• _What is expected_: Reproduce the entries below word for word, leaving out the pictures.

[Entries in a dataset]
* * * * * * * * *

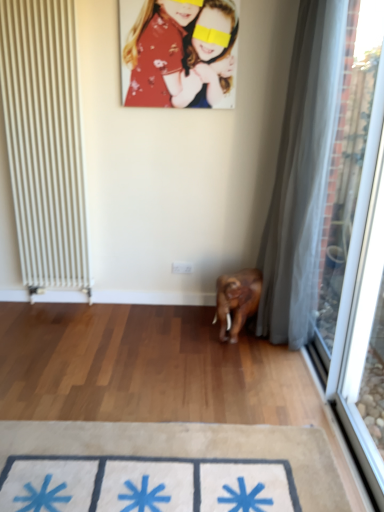
At what (x,y) coordinates should I click in order to perform the action: click on free space in front of white metal radiator at left. Please return your answer as a coordinate pair (x, y). Looking at the image, I should click on (49, 322).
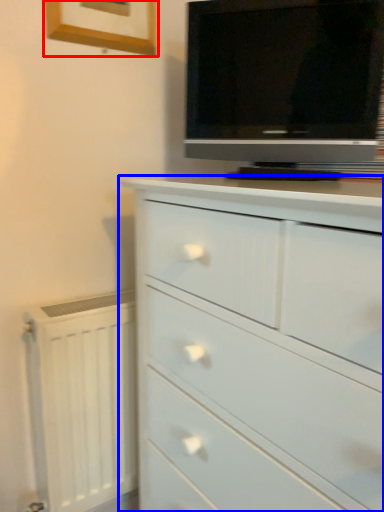
Question: Which of the following is the closest to the observer, picture frame (highlighted by a red box) or chest of drawers (highlighted by a blue box)?

Choices:
 (A) picture frame
 (B) chest of drawers

Answer: (B)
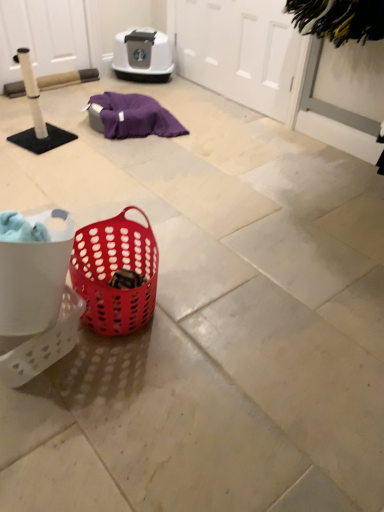
Question: Is white perforated basket at lower left wider than matte plastic basket at center?

Choices:
 (A) yes
 (B) no

Answer: (A)

Question: Is white perforated basket at lower left placed right next to matte plastic basket at center?

Choices:
 (A) yes
 (B) no

Answer: (B)

Question: From a real-world perspective, is white perforated basket at lower left physically below matte plastic basket at center?

Choices:
 (A) no
 (B) yes

Answer: (B)

Question: From a real-world perspective, is white perforated basket at lower left on top of matte plastic basket at center?

Choices:
 (A) yes
 (B) no

Answer: (B)

Question: Does white perforated basket at lower left appear on the right side of matte plastic basket at center?

Choices:
 (A) no
 (B) yes

Answer: (A)

Question: Is the depth of white perforated basket at lower left greater than that of matte plastic basket at center?

Choices:
 (A) yes
 (B) no

Answer: (B)

Question: Considering the relative positions of black fuzzy brush at upper right and matte plastic basket at center in the image provided, is black fuzzy brush at upper right to the left of matte plastic basket at center from the viewer's perspective?

Choices:
 (A) no
 (B) yes

Answer: (A)

Question: Does black fuzzy brush at upper right come behind matte plastic basket at center?

Choices:
 (A) no
 (B) yes

Answer: (B)

Question: Is black fuzzy brush at upper right thinner than matte plastic basket at center?

Choices:
 (A) yes
 (B) no

Answer: (B)

Question: Is black fuzzy brush at upper right not within matte plastic basket at center?

Choices:
 (A) yes
 (B) no

Answer: (A)

Question: Would you consider black fuzzy brush at upper right to be distant from matte plastic basket at center?

Choices:
 (A) yes
 (B) no

Answer: (A)

Question: From a real-world perspective, is black fuzzy brush at upper right beneath matte plastic basket at center?

Choices:
 (A) yes
 (B) no

Answer: (B)

Question: Does white perforated basket at lower left have a smaller size compared to white matte screen door at upper center, arranged as the 1th screen door when viewed from the right?

Choices:
 (A) no
 (B) yes

Answer: (B)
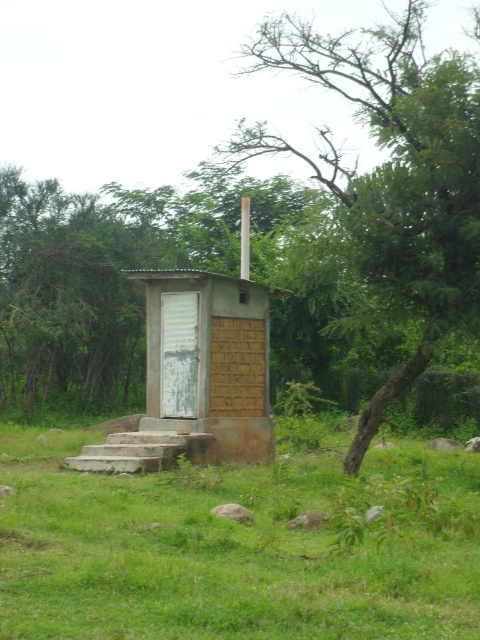
Does brown concrete outhouse at center have a larger size compared to green leafy tree at center?

Actually, brown concrete outhouse at center might be smaller than green leafy tree at center.

Which is behind, point (63, 577) or point (376, 60)?

The point (376, 60) is more distant.

Is point (126, 605) positioned after point (474, 88)?

No, (126, 605) is closer to viewer.

In order to click on brown concrete outhouse at center in this screenshot , I will do `click(236, 547)`.

At what (x,y) coordinates should I click in order to perform the action: click on green leafy tree at center. Please return your answer as a coordinate pair (x, y). Looking at the image, I should click on click(x=392, y=173).

Between point (383, 180) and point (168, 312), which one is positioned behind?

Point (168, 312)

Between point (360, 454) and point (262, 456), which one is positioned behind?

Point (262, 456)

Find the location of a particular element. This screenshot has height=640, width=480. green leafy tree at center is located at coordinates (392, 173).

Between brown concrete outhouse at center and brown corrugated metal hut at center, which one appears on the left side from the viewer's perspective?

brown corrugated metal hut at center

What do you see at coordinates (236, 547) in the screenshot? I see `brown concrete outhouse at center` at bounding box center [236, 547].

Locate an element on the screen. brown concrete outhouse at center is located at coordinates (236, 547).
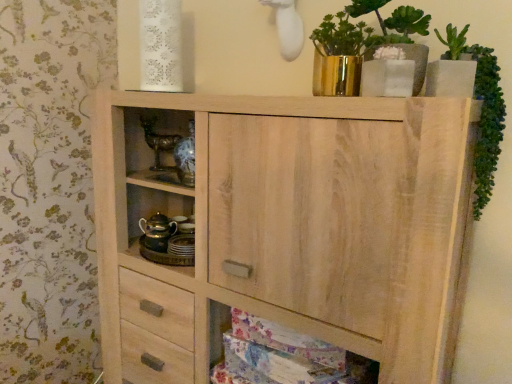
Question: Is green leafy plant at upper right smaller than natural wood cabinet at lower center?

Choices:
 (A) no
 (B) yes

Answer: (B)

Question: Is green leafy plant at upper right with natural wood cabinet at lower center?

Choices:
 (A) no
 (B) yes

Answer: (A)

Question: From the image's perspective, would you say green leafy plant at upper right is shown under natural wood cabinet at lower center?

Choices:
 (A) no
 (B) yes

Answer: (A)

Question: Is the position of green leafy plant at upper right more distant than that of natural wood cabinet at lower center?

Choices:
 (A) yes
 (B) no

Answer: (B)

Question: Does green leafy plant at upper right appear on the left side of natural wood cabinet at lower center?

Choices:
 (A) yes
 (B) no

Answer: (B)

Question: From a real-world perspective, is green leafy plant at upper right positioned above or below natural wood cabinet at lower center?

Choices:
 (A) above
 (B) below

Answer: (A)

Question: Is green leafy plant at upper right bigger or smaller than natural wood cabinet at lower center?

Choices:
 (A) small
 (B) big

Answer: (A)

Question: Is green leafy plant at upper right taller or shorter than natural wood cabinet at lower center?

Choices:
 (A) short
 (B) tall

Answer: (B)

Question: Is point (458, 39) positioned closer to the camera than point (351, 365)?

Choices:
 (A) closer
 (B) farther

Answer: (A)

Question: From a real-world perspective, relative to natural wood cabinet at center, is green leafy plant at upper right vertically above or below?

Choices:
 (A) below
 (B) above

Answer: (B)

Question: From the image's perspective, relative to natural wood cabinet at center, is green leafy plant at upper right above or below?

Choices:
 (A) above
 (B) below

Answer: (A)

Question: Is point (458, 43) closer or farther from the camera than point (397, 208)?

Choices:
 (A) farther
 (B) closer

Answer: (A)

Question: Considering the positions of green leafy plant at upper right and natural wood cabinet at center in the image, is green leafy plant at upper right taller or shorter than natural wood cabinet at center?

Choices:
 (A) tall
 (B) short

Answer: (B)

Question: Would you say natural wood cabinet at center is to the left or to the right of gold metallic teapot at center left in the picture?

Choices:
 (A) right
 (B) left

Answer: (A)

Question: In the image, is natural wood cabinet at center positioned in front of or behind gold metallic teapot at center left?

Choices:
 (A) front
 (B) behind

Answer: (A)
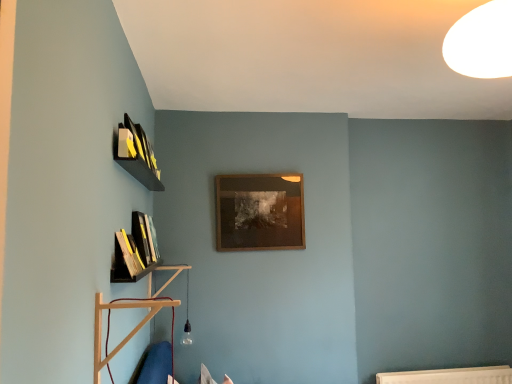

* * * * * * * * *

• _Full response_:
At what (x,y) coordinates should I click in order to perform the action: click on free space in front of white metal radiator at left. Please return your answer as a coordinate pair (x, y). Looking at the image, I should click on (49, 322).
Question: Which of the following is the closest to the observer, picture frame (highlighted by a red box) or chest of drawers (highlighted by a blue box)?

Choices:
 (A) picture frame
 (B) chest of drawers

Answer: (B)
Question: Is white perforated basket at lower left wider than matte plastic basket at center?

Choices:
 (A) yes
 (B) no

Answer: (A)

Question: Is white perforated basket at lower left placed right next to matte plastic basket at center?

Choices:
 (A) yes
 (B) no

Answer: (B)

Question: From a real-world perspective, is white perforated basket at lower left physically below matte plastic basket at center?

Choices:
 (A) no
 (B) yes

Answer: (B)

Question: From a real-world perspective, is white perforated basket at lower left on top of matte plastic basket at center?

Choices:
 (A) yes
 (B) no

Answer: (B)

Question: Does white perforated basket at lower left appear on the right side of matte plastic basket at center?

Choices:
 (A) no
 (B) yes

Answer: (A)

Question: Is the depth of white perforated basket at lower left greater than that of matte plastic basket at center?

Choices:
 (A) yes
 (B) no

Answer: (B)

Question: Considering the relative positions of black fuzzy brush at upper right and matte plastic basket at center in the image provided, is black fuzzy brush at upper right to the left of matte plastic basket at center from the viewer's perspective?

Choices:
 (A) no
 (B) yes

Answer: (A)

Question: Does black fuzzy brush at upper right come behind matte plastic basket at center?

Choices:
 (A) no
 (B) yes

Answer: (B)

Question: Is black fuzzy brush at upper right thinner than matte plastic basket at center?

Choices:
 (A) yes
 (B) no

Answer: (B)

Question: Is black fuzzy brush at upper right not within matte plastic basket at center?

Choices:
 (A) yes
 (B) no

Answer: (A)

Question: Would you consider black fuzzy brush at upper right to be distant from matte plastic basket at center?

Choices:
 (A) yes
 (B) no

Answer: (A)

Question: From a real-world perspective, is black fuzzy brush at upper right beneath matte plastic basket at center?

Choices:
 (A) yes
 (B) no

Answer: (B)

Question: Does white perforated basket at lower left have a smaller size compared to white matte screen door at upper center, arranged as the 1th screen door when viewed from the right?

Choices:
 (A) no
 (B) yes

Answer: (B)
Does brown concrete outhouse at center have a larger size compared to green leafy tree at center?

Actually, brown concrete outhouse at center might be smaller than green leafy tree at center.

Which is behind, point (63, 577) or point (376, 60)?

The point (376, 60) is more distant.

Is point (126, 605) positioned after point (474, 88)?

No, (126, 605) is closer to viewer.

In order to click on brown concrete outhouse at center in this screenshot , I will do `click(236, 547)`.

At what (x,y) coordinates should I click in order to perform the action: click on green leafy tree at center. Please return your answer as a coordinate pair (x, y). Looking at the image, I should click on click(x=392, y=173).

Between point (383, 180) and point (168, 312), which one is positioned behind?

Point (168, 312)

Between point (360, 454) and point (262, 456), which one is positioned behind?

Point (262, 456)

Find the location of a particular element. This screenshot has height=640, width=480. green leafy tree at center is located at coordinates (392, 173).

Between brown concrete outhouse at center and brown corrugated metal hut at center, which one appears on the left side from the viewer's perspective?

brown corrugated metal hut at center

What do you see at coordinates (236, 547) in the screenshot? I see `brown concrete outhouse at center` at bounding box center [236, 547].

Locate an element on the screen. brown concrete outhouse at center is located at coordinates (236, 547).
Question: Is green leafy plant at upper right smaller than natural wood cabinet at lower center?

Choices:
 (A) no
 (B) yes

Answer: (B)

Question: Is green leafy plant at upper right with natural wood cabinet at lower center?

Choices:
 (A) no
 (B) yes

Answer: (A)

Question: From the image's perspective, would you say green leafy plant at upper right is shown under natural wood cabinet at lower center?

Choices:
 (A) no
 (B) yes

Answer: (A)

Question: Is the position of green leafy plant at upper right more distant than that of natural wood cabinet at lower center?

Choices:
 (A) yes
 (B) no

Answer: (B)

Question: Does green leafy plant at upper right appear on the left side of natural wood cabinet at lower center?

Choices:
 (A) yes
 (B) no

Answer: (B)

Question: From a real-world perspective, is green leafy plant at upper right positioned above or below natural wood cabinet at lower center?

Choices:
 (A) above
 (B) below

Answer: (A)

Question: Is green leafy plant at upper right bigger or smaller than natural wood cabinet at lower center?

Choices:
 (A) small
 (B) big

Answer: (A)

Question: Is green leafy plant at upper right taller or shorter than natural wood cabinet at lower center?

Choices:
 (A) short
 (B) tall

Answer: (B)

Question: Is point (458, 39) positioned closer to the camera than point (351, 365)?

Choices:
 (A) closer
 (B) farther

Answer: (A)

Question: From a real-world perspective, relative to natural wood cabinet at center, is green leafy plant at upper right vertically above or below?

Choices:
 (A) below
 (B) above

Answer: (B)

Question: From the image's perspective, relative to natural wood cabinet at center, is green leafy plant at upper right above or below?

Choices:
 (A) above
 (B) below

Answer: (A)

Question: Is point (458, 43) closer or farther from the camera than point (397, 208)?

Choices:
 (A) farther
 (B) closer

Answer: (A)

Question: Considering the positions of green leafy plant at upper right and natural wood cabinet at center in the image, is green leafy plant at upper right taller or shorter than natural wood cabinet at center?

Choices:
 (A) tall
 (B) short

Answer: (B)

Question: Would you say natural wood cabinet at center is to the left or to the right of gold metallic teapot at center left in the picture?

Choices:
 (A) right
 (B) left

Answer: (A)

Question: In the image, is natural wood cabinet at center positioned in front of or behind gold metallic teapot at center left?

Choices:
 (A) front
 (B) behind

Answer: (A)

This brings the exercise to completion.